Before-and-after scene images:
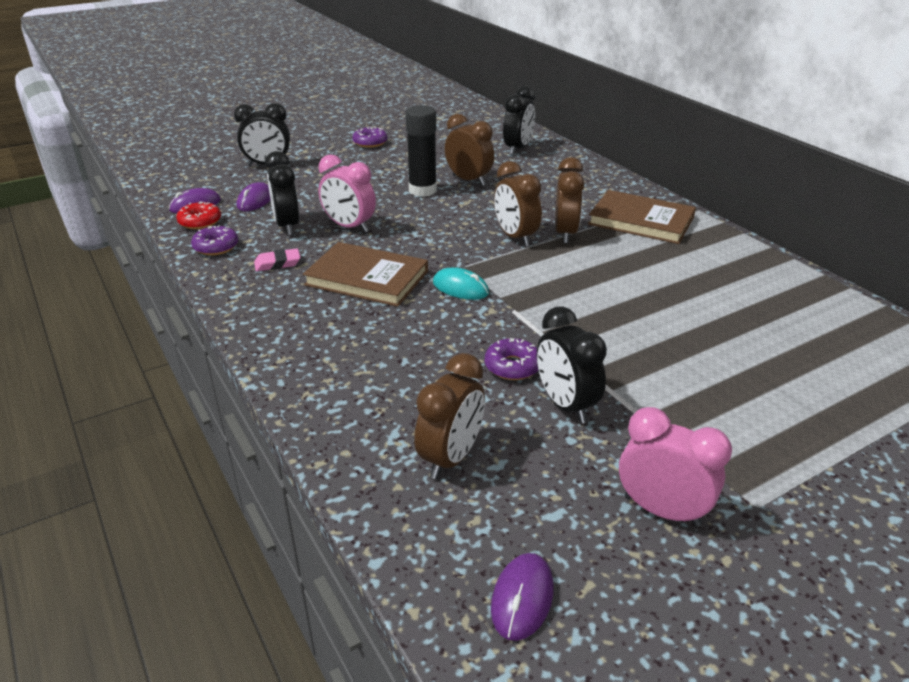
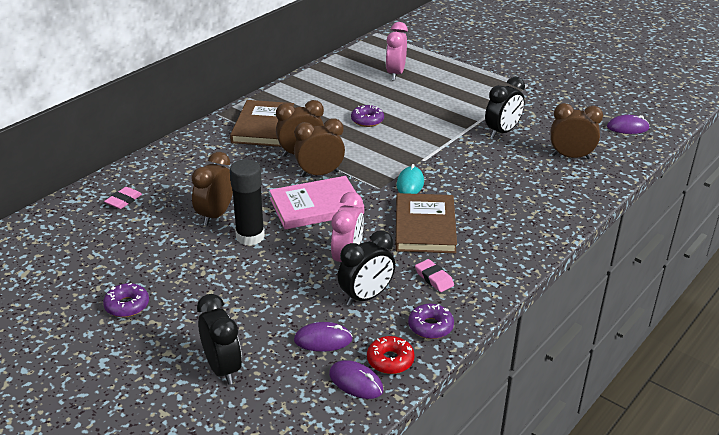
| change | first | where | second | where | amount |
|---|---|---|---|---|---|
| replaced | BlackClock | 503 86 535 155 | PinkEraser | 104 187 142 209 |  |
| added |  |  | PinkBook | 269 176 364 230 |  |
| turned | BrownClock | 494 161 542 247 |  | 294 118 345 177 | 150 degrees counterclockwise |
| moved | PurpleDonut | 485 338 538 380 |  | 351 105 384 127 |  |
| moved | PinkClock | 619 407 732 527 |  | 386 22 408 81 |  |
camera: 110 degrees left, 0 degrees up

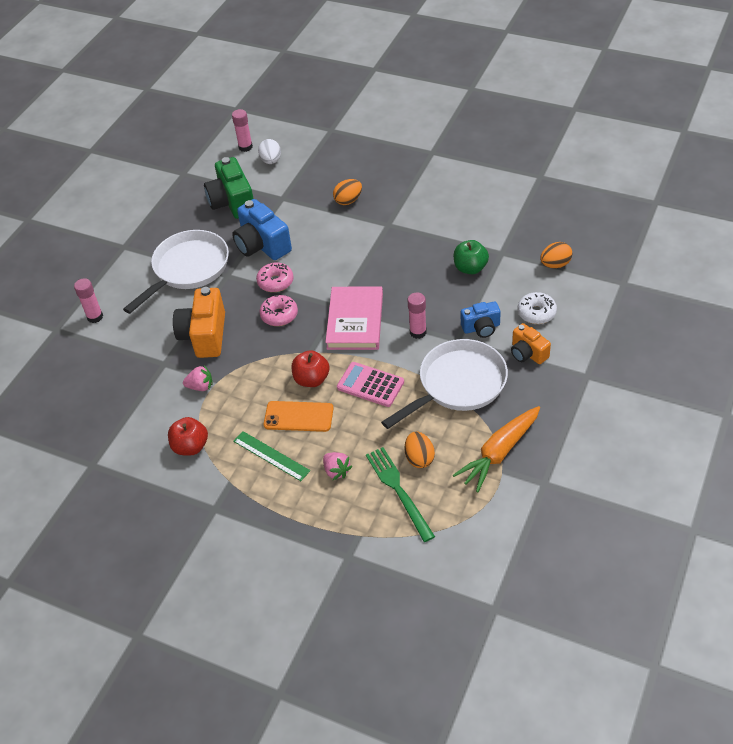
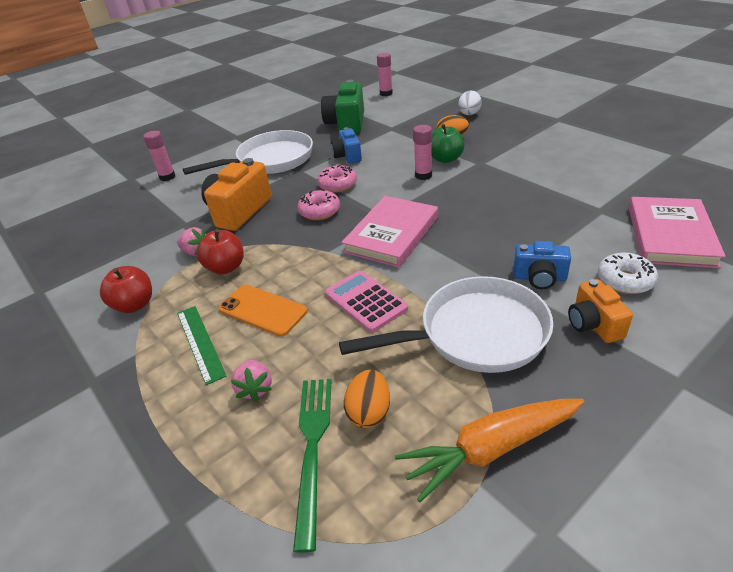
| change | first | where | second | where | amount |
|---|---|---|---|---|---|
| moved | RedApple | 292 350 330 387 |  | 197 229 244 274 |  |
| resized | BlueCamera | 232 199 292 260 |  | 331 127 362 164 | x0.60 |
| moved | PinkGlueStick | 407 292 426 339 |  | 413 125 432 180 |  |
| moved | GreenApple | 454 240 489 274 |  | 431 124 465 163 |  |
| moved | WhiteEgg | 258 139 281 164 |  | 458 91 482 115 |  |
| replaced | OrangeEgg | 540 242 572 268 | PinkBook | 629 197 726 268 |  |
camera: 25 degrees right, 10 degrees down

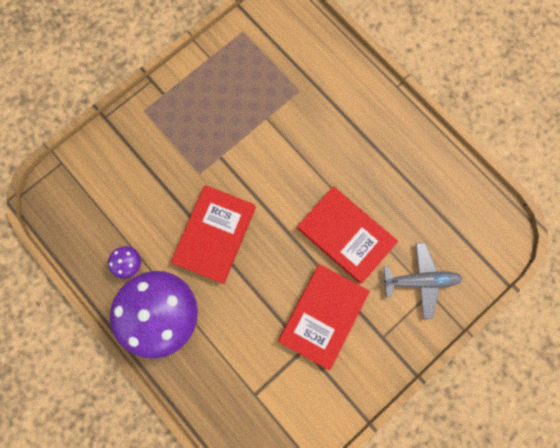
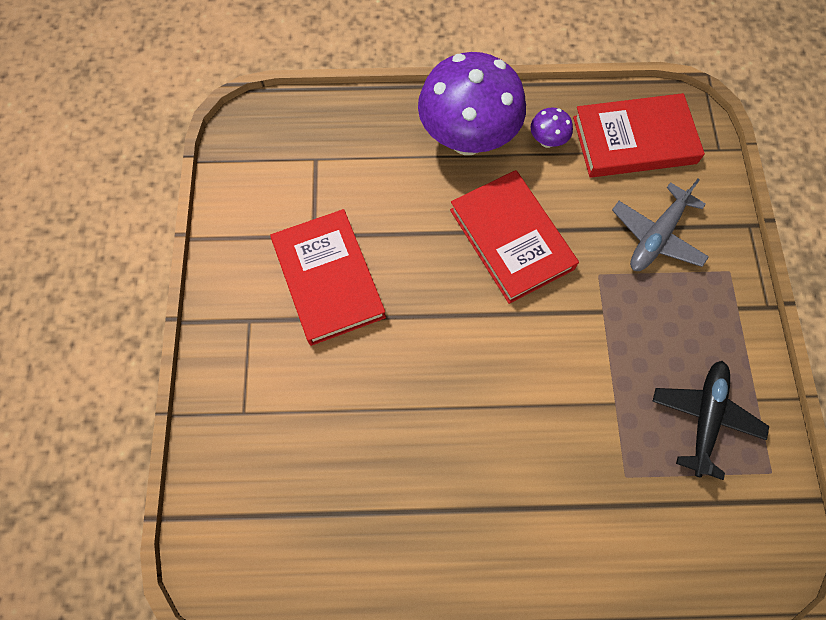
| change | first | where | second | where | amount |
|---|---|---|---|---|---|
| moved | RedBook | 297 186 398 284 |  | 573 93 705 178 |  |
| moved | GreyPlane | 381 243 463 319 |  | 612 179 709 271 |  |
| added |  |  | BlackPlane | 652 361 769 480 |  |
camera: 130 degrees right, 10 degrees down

▶ **Task requirements**: Produce a verbatim copy of every entry, excluding pictures.

▶ **Task answer**:
| change | first | where | second | where | amount |
|---|---|---|---|---|---|
| replaced | BlackClock | 503 86 535 155 | PinkEraser | 104 187 142 209 |  |
| added |  |  | PinkBook | 269 176 364 230 |  |
| turned | BrownClock | 494 161 542 247 |  | 294 118 345 177 | 150 degrees counterclockwise |
| moved | PurpleDonut | 485 338 538 380 |  | 351 105 384 127 |  |
| moved | PinkClock | 619 407 732 527 |  | 386 22 408 81 |  |
camera: 110 degrees left, 0 degrees up

| change | first | where | second | where | amount |
|---|---|---|---|---|---|
| moved | RedApple | 292 350 330 387 |  | 197 229 244 274 |  |
| resized | BlueCamera | 232 199 292 260 |  | 331 127 362 164 | x0.60 |
| moved | PinkGlueStick | 407 292 426 339 |  | 413 125 432 180 |  |
| moved | GreenApple | 454 240 489 274 |  | 431 124 465 163 |  |
| moved | WhiteEgg | 258 139 281 164 |  | 458 91 482 115 |  |
| replaced | OrangeEgg | 540 242 572 268 | PinkBook | 629 197 726 268 |  |
camera: 25 degrees right, 10 degrees down

| change | first | where | second | where | amount |
|---|---|---|---|---|---|
| moved | RedBook | 297 186 398 284 |  | 573 93 705 178 |  |
| moved | GreyPlane | 381 243 463 319 |  | 612 179 709 271 |  |
| added |  |  | BlackPlane | 652 361 769 480 |  |
camera: 130 degrees right, 10 degrees down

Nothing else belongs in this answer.